What needs to be done:
Update the entries from the beginning through the line that contains "coordinates (592, 362)." by replacing "vacant" with "empty" and keeping everything else unchanged. Give back only that part, without the pictures.

(Entries from a data collection)
═══

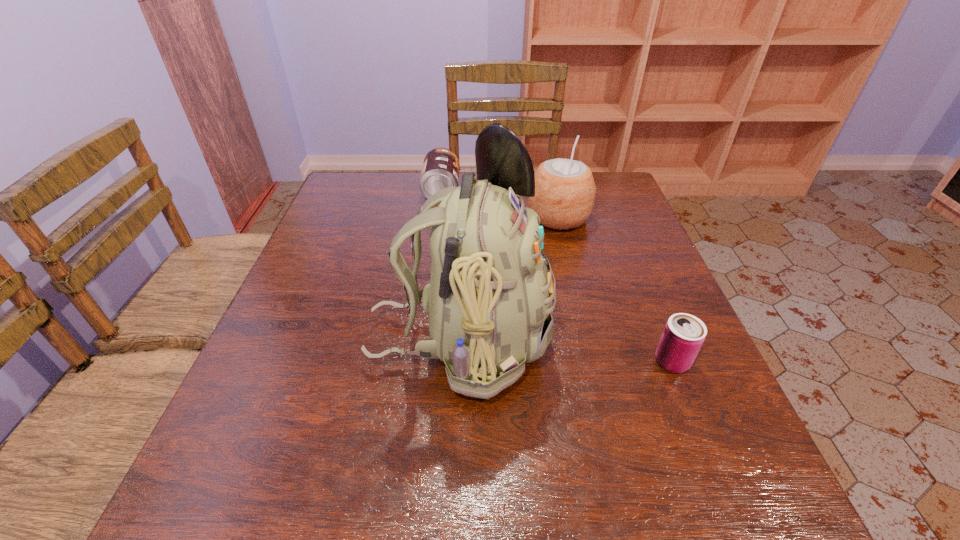
Locate an element on the screen. This screenshot has width=960, height=540. vacant region that satisfies the following two spatial constraints: 1. on the back side of the third shortest object; 2. on the front label of the left can is located at coordinates (552, 191).

Where is `vacant space that satisfies the following two spatial constraints: 1. on the front side of the third shortest object; 2. on the left side of the right can`? vacant space that satisfies the following two spatial constraints: 1. on the front side of the third shortest object; 2. on the left side of the right can is located at coordinates (592, 362).

In order to click on vacant space that satisfies the following two spatial constraints: 1. on the front-facing side of the backpack; 2. on the back side of the nearer can in this screenshot , I will do `click(458, 362)`.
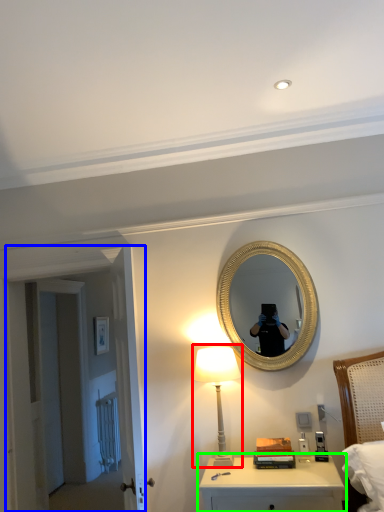
Question: Based on their relative distances, which object is nearer to table lamp (highlighted by a red box)? Choose from door (highlighted by a blue box) and nightstand (highlighted by a green box).

Choices:
 (A) door
 (B) nightstand

Answer: (B)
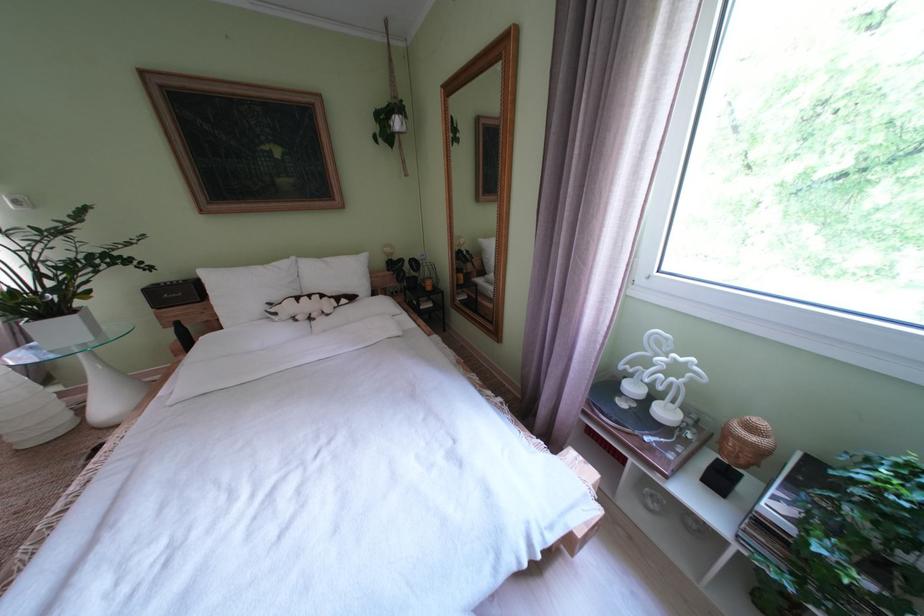
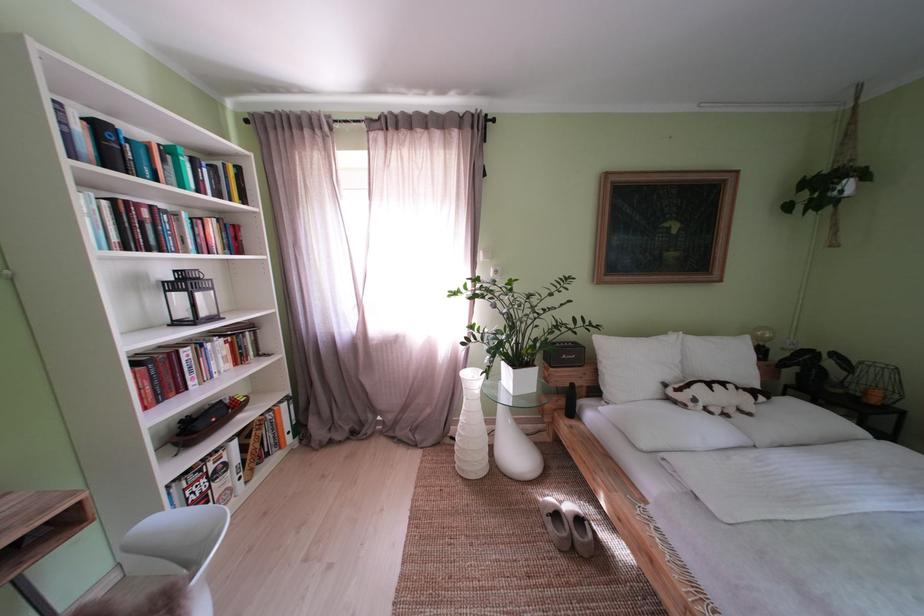
The point at (286,318) is marked in the first image. Where is the corresponding point in the second image?

(706, 406)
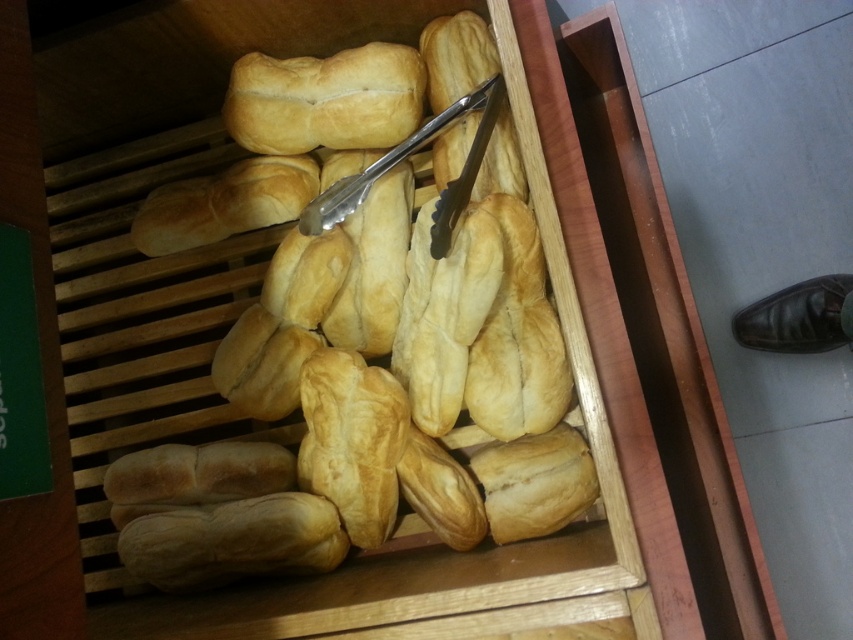
Question: Which of the following is the closest to the observer?

Choices:
 (A) golden-brown crusty bread at center
 (B) golden brown crusty loaf at center
 (C) silver metallic tong at center

Answer: (C)

Question: Can you confirm if golden brown crusty loaf at center is thinner than silver metallic tong at center?

Choices:
 (A) yes
 (B) no

Answer: (B)

Question: Which of these objects is positioned farthest from the golden brown crusty loaf at center?

Choices:
 (A) golden-brown crusty bread at center
 (B) silver metallic tong at center

Answer: (A)

Question: Which point is farther to the camera?

Choices:
 (A) (323, 216)
 (B) (369, 51)

Answer: (B)

Question: Does golden-brown crusty bread at center appear under golden brown crusty loaf at center?

Choices:
 (A) no
 (B) yes

Answer: (B)

Question: Is golden brown crusty loaf at center below silver metallic tong at center?

Choices:
 (A) no
 (B) yes

Answer: (A)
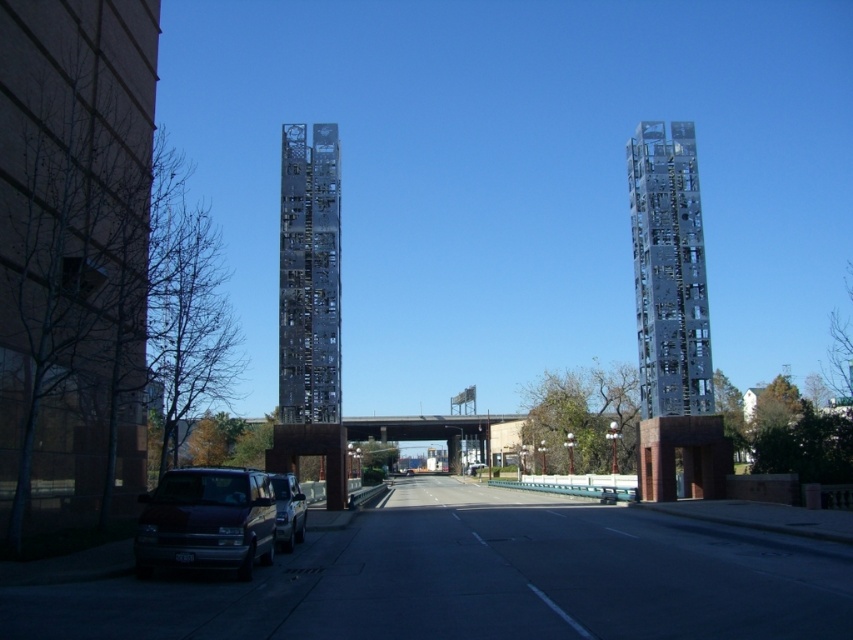
Question: In this image, where is metallic grid structure at center located relative to brown wooden bridge at center?

Choices:
 (A) below
 (B) above

Answer: (B)

Question: Which of these objects is positioned farthest from the brown wooden bridge at center?

Choices:
 (A) metallic silver suv at lower left
 (B) metallic grid structure at right

Answer: (A)

Question: Which point is farther to the camera?

Choices:
 (A) metallic grid structure at center
 (B) matte dark purple van at lower left
 (C) metallic silver suv at lower left

Answer: (A)

Question: Which of these objects is positioned farthest from the matte dark purple van at lower left?

Choices:
 (A) metallic silver suv at lower left
 (B) brown wooden bridge at center

Answer: (B)

Question: Can you confirm if metallic grid structure at right is bigger than metallic grid structure at center?

Choices:
 (A) yes
 (B) no

Answer: (A)

Question: Where is matte dark purple van at lower left located in relation to metallic silver suv at lower left in the image?

Choices:
 (A) right
 (B) left

Answer: (A)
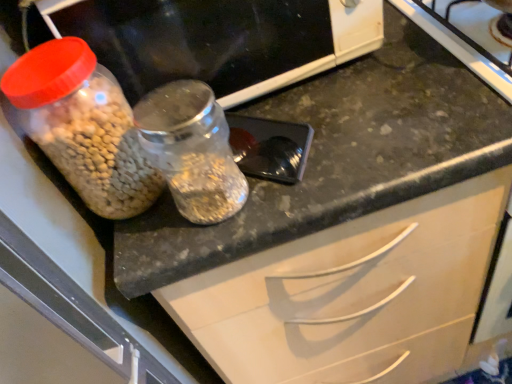
Question: Is translucent plastic jar at left oriented away from translucent plastic jar at left?

Choices:
 (A) no
 (B) yes

Answer: (B)

Question: Does translucent plastic jar at left have a lesser height compared to translucent plastic jar at left?

Choices:
 (A) no
 (B) yes

Answer: (B)

Question: Considering the relative sizes of translucent plastic jar at left and translucent plastic jar at left in the image provided, is translucent plastic jar at left smaller than translucent plastic jar at left?

Choices:
 (A) yes
 (B) no

Answer: (A)

Question: Is translucent plastic jar at left outside translucent plastic jar at left?

Choices:
 (A) no
 (B) yes

Answer: (B)

Question: From the image's perspective, is translucent plastic jar at left under translucent plastic jar at left?

Choices:
 (A) yes
 (B) no

Answer: (A)

Question: Is the depth of translucent plastic jar at left less than that of translucent plastic jar at left?

Choices:
 (A) no
 (B) yes

Answer: (B)

Question: Is metallic black spoon at center to the left of translucent plastic jar at left from the viewer's perspective?

Choices:
 (A) yes
 (B) no

Answer: (B)

Question: Does metallic black spoon at center have a greater height compared to translucent plastic jar at left?

Choices:
 (A) no
 (B) yes

Answer: (A)

Question: From a real-world perspective, is metallic black spoon at center positioned under translucent plastic jar at left based on gravity?

Choices:
 (A) no
 (B) yes

Answer: (B)

Question: From the image's perspective, is metallic black spoon at center beneath translucent plastic jar at left?

Choices:
 (A) yes
 (B) no

Answer: (A)

Question: Is the surface of metallic black spoon at center in direct contact with translucent plastic jar at left?

Choices:
 (A) yes
 (B) no

Answer: (B)

Question: From a real-world perspective, is metallic black spoon at center positioned over translucent plastic jar at left based on gravity?

Choices:
 (A) yes
 (B) no

Answer: (B)

Question: Can you confirm if translucent plastic jar at left is wider than transparent glass jar at center?

Choices:
 (A) yes
 (B) no

Answer: (A)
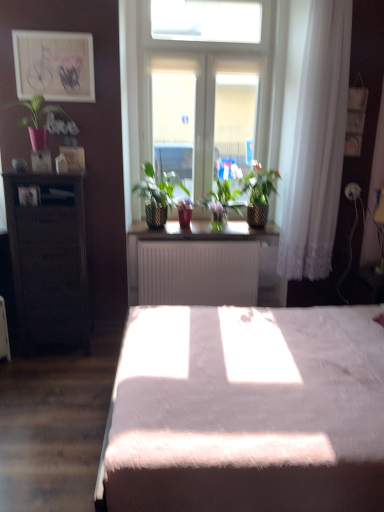
You are a GUI agent. You are given a task and a screenshot of the screen. Output one action in this format:
    pyautogui.click(x=<x>, y=<y>)
    Task: Click on the white lace curtain at right
    
    Given the screenshot: What is the action you would take?
    pyautogui.click(x=317, y=145)

Describe the element at coordinates (158, 194) in the screenshot. I see `green woven basket at center, which ranks as the second houseplant in left-to-right order` at that location.

Based on the photo, how much space does green woven basket at center, which ranks as the second houseplant in left-to-right order, occupy horizontally?

It is 12.15 inches.

Describe the element at coordinates (54, 65) in the screenshot. I see `matte wooden picture frame at upper left` at that location.

This screenshot has width=384, height=512. Describe the element at coordinates (221, 203) in the screenshot. I see `green matte plant at center, which is counted as the 3th houseplant, starting from the left` at that location.

Describe the element at coordinates (196, 88) in the screenshot. I see `white glass window at center` at that location.

Where is `white fluffy bed at center`? The width and height of the screenshot is (384, 512). white fluffy bed at center is located at coordinates (246, 411).

From the image's perspective, which is below, matte pink pot at upper left, the first houseplant positioned from the left, or green woven basket at center, which is the third houseplant in right-to-left order?

green woven basket at center, which is the third houseplant in right-to-left order, from the image's perspective.

Is matte pink pot at upper left, the first houseplant positioned from the left, bigger or smaller than green woven basket at center, which is the third houseplant in right-to-left order?

Considering their sizes, matte pink pot at upper left, the first houseplant positioned from the left, takes up less space than green woven basket at center, which is the third houseplant in right-to-left order.

Is point (28, 109) farther from camera compared to point (162, 179)?

That is False.

Looking at this image, which object is closer to the camera taking this photo, matte pink pot at upper left, positioned as the fourth houseplant in right-to-left order, or green woven basket at center, which is the third houseplant in right-to-left order?

matte pink pot at upper left, positioned as the fourth houseplant in right-to-left order, is in front.

What's the angular difference between white matte radiator at center, which ranks as the 1th table in back-to-front order, and matte pink pot at upper left, positioned as the fourth houseplant in right-to-left order,'s facing directions?

They differ by 5.44e-05 degrees in their facing directions.

Who is shorter, white matte radiator at center, which ranks as the 1th table in back-to-front order, or matte pink pot at upper left, positioned as the fourth houseplant in right-to-left order?

matte pink pot at upper left, positioned as the fourth houseplant in right-to-left order.

Can you see white matte radiator at center, which ranks as the 1th table in back-to-front order, touching matte pink pot at upper left, positioned as the fourth houseplant in right-to-left order?

No, white matte radiator at center, which ranks as the 1th table in back-to-front order, is not next to matte pink pot at upper left, positioned as the fourth houseplant in right-to-left order.

Considering the positions of point (193, 276) and point (29, 129), is point (193, 276) closer or farther from the camera than point (29, 129)?

Clearly, point (193, 276) is more distant from the camera than point (29, 129).

Do you think white matte radiator at center, the second table in the front-to-back sequence, is within matte wooden picture frame at upper left, or outside of it?

white matte radiator at center, the second table in the front-to-back sequence, exists outside the volume of matte wooden picture frame at upper left.

Does white matte radiator at center, the second table positioned from the left, have a greater height compared to matte wooden picture frame at upper left?

Yes.

Looking at this image, from the image's perspective, is white matte radiator at center, the 1th table positioned from the right, positioned above or below matte wooden picture frame at upper left?

white matte radiator at center, the 1th table positioned from the right, is below matte wooden picture frame at upper left.

Consider the image. Considering the sizes of objects matte wooden picture frame at upper left and green matte plant at center, which is the second houseplant in right-to-left order, in the image provided, who is bigger, matte wooden picture frame at upper left or green matte plant at center, which is the second houseplant in right-to-left order,?

With larger size is green matte plant at center, which is the second houseplant in right-to-left order.

Is point (49, 58) positioned after point (223, 181)?

No, (49, 58) is closer to viewer.

Is matte wooden picture frame at upper left at the left side of green matte plant at center, which is counted as the 3th houseplant, starting from the left?

Yes, matte wooden picture frame at upper left is to the left of green matte plant at center, which is counted as the 3th houseplant, starting from the left.

Is white lace curtain at right positioned with its back to white matte radiator at center, which ranks as the 1th table in back-to-front order?

No.

Looking at this image, considering the relative sizes of white lace curtain at right and white matte radiator at center, the second table in the front-to-back sequence, in the image provided, is white lace curtain at right shorter than white matte radiator at center, the second table in the front-to-back sequence,?

Incorrect, the height of white lace curtain at right does not fall short of that of white matte radiator at center, the second table in the front-to-back sequence.

Can you confirm if white lace curtain at right is smaller than white matte radiator at center, the 1th table positioned from the right?

Yes, white lace curtain at right is smaller than white matte radiator at center, the 1th table positioned from the right.

Choose the correct answer: Is dark wood cabinet at left, positioned as the 1th table in front-to-back order, inside green woven basket at center, which ranks as the second houseplant in left-to-right order, or outside it?

dark wood cabinet at left, positioned as the 1th table in front-to-back order, is not enclosed by green woven basket at center, which ranks as the second houseplant in left-to-right order.

From a real-world perspective, is dark wood cabinet at left, positioned as the 1th table in front-to-back order, over green woven basket at center, which is the third houseplant in right-to-left order?

Actually, dark wood cabinet at left, positioned as the 1th table in front-to-back order, is physically below green woven basket at center, which is the third houseplant in right-to-left order, in the real world.

From the image's perspective, is dark wood cabinet at left, marked as the 2th table in a right-to-left arrangement, located above green woven basket at center, which is the third houseplant in right-to-left order?

Incorrect, from the image's perspective, dark wood cabinet at left, marked as the 2th table in a right-to-left arrangement, is lower than green woven basket at center, which is the third houseplant in right-to-left order.

Can you confirm if dark wood cabinet at left, marked as the 2th table in a right-to-left arrangement, is positioned to the right of green woven basket at center, which ranks as the second houseplant in left-to-right order?

Incorrect, dark wood cabinet at left, marked as the 2th table in a right-to-left arrangement, is not on the right side of green woven basket at center, which ranks as the second houseplant in left-to-right order.

Does matte wooden picture frame at upper left lie in front of dark wood cabinet at left, which is the 2th table from back to front?

That is False.

Is matte wooden picture frame at upper left inside or outside of dark wood cabinet at left, marked as the 2th table in a right-to-left arrangement?

matte wooden picture frame at upper left is not enclosed by dark wood cabinet at left, marked as the 2th table in a right-to-left arrangement.

Identify the location of picture frame above the dark wood cabinet at left, acting as the 1th table starting from the left (from the image's perspective). The height and width of the screenshot is (512, 384). (54, 65).

From a real-world perspective, which houseplant is the 2nd one underneath the matte pink pot at upper left, the first houseplant positioned from the left? Please provide its 2D coordinates.

[(158, 194)]

Locate an element on the screen. the 2nd table below the matte pink pot at upper left, the first houseplant positioned from the left (from the image's perspective) is located at coordinates (203, 265).

Looking at the image, which one is located closer to matte wooden picture frame at upper left, green textured plant at center, the 4th houseplant from the left, or dark wood cabinet at left, acting as the 1th table starting from the left?

dark wood cabinet at left, acting as the 1th table starting from the left, lies closer to matte wooden picture frame at upper left than the other object.

Estimate the real-world distances between objects in this image. Which object is further from white glass window at center, white matte radiator at center, the 1th table positioned from the right, or green matte plant at center, which is counted as the 3th houseplant, starting from the left?

white matte radiator at center, the 1th table positioned from the right, is further to white glass window at center.

From the image, which object appears to be farther from matte pink pot at upper left, positioned as the fourth houseplant in right-to-left order, white glass window at center or green matte plant at center, which is counted as the 3th houseplant, starting from the left?

The object further to matte pink pot at upper left, positioned as the fourth houseplant in right-to-left order, is green matte plant at center, which is counted as the 3th houseplant, starting from the left.

Based on their spatial positions, is white fluffy bed at center or matte wooden picture frame at upper left further from green matte plant at center, which is counted as the 3th houseplant, starting from the left?

white fluffy bed at center is positioned further to the anchor green matte plant at center, which is counted as the 3th houseplant, starting from the left.

Considering their positions, is white fluffy bed at center positioned closer to white glass window at center than green woven basket at center, which ranks as the second houseplant in left-to-right order?

Based on the image, green woven basket at center, which ranks as the second houseplant in left-to-right order, appears to be nearer to white glass window at center.

From the image, which object appears to be farther from matte wooden picture frame at upper left, white lace curtain at right or white fluffy bed at center?

white fluffy bed at center is positioned further to the anchor matte wooden picture frame at upper left.

Based on their spatial positions, is matte wooden picture frame at upper left or white glass window at center further from green woven basket at center, which is the third houseplant in right-to-left order?

matte wooden picture frame at upper left is further to green woven basket at center, which is the third houseplant in right-to-left order.

Estimate the real-world distances between objects in this image. Which object is closer to green woven basket at center, which is the third houseplant in right-to-left order, green textured plant at center, the 4th houseplant from the left, or white glass window at center?

white glass window at center.

Identify the location of table that lies between matte wooden picture frame at upper left and white matte radiator at center, the 1th table positioned from the right, from top to bottom. (49, 260).

Image resolution: width=384 pixels, height=512 pixels. I want to click on picture frame between white fluffy bed at center and green woven basket at center, which is the third houseplant in right-to-left order, in the front-back direction, so click(54, 65).

Where is `houseplant between matte pink pot at upper left, positioned as the fourth houseplant in right-to-left order, and white matte radiator at center, the 1th table positioned from the right, from left to right`? houseplant between matte pink pot at upper left, positioned as the fourth houseplant in right-to-left order, and white matte radiator at center, the 1th table positioned from the right, from left to right is located at coordinates (158, 194).

Find the location of `curtain between white glass window at center and white matte radiator at center, the second table positioned from the left, vertically`. curtain between white glass window at center and white matte radiator at center, the second table positioned from the left, vertically is located at coordinates (317, 145).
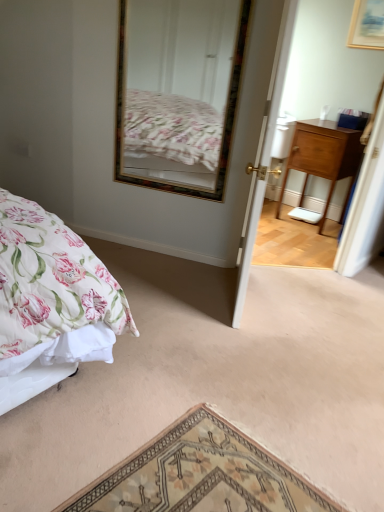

═══

Answer below:
Locate an element on the screen. This screenshot has width=960, height=540. empty region that satisfies the following two spatial constraints: 1. on the back side of the third shortest object; 2. on the front label of the left can is located at coordinates (552, 191).

Where is `empty space that satisfies the following two spatial constraints: 1. on the front side of the third shortest object; 2. on the left side of the right can`? empty space that satisfies the following two spatial constraints: 1. on the front side of the third shortest object; 2. on the left side of the right can is located at coordinates (592, 362).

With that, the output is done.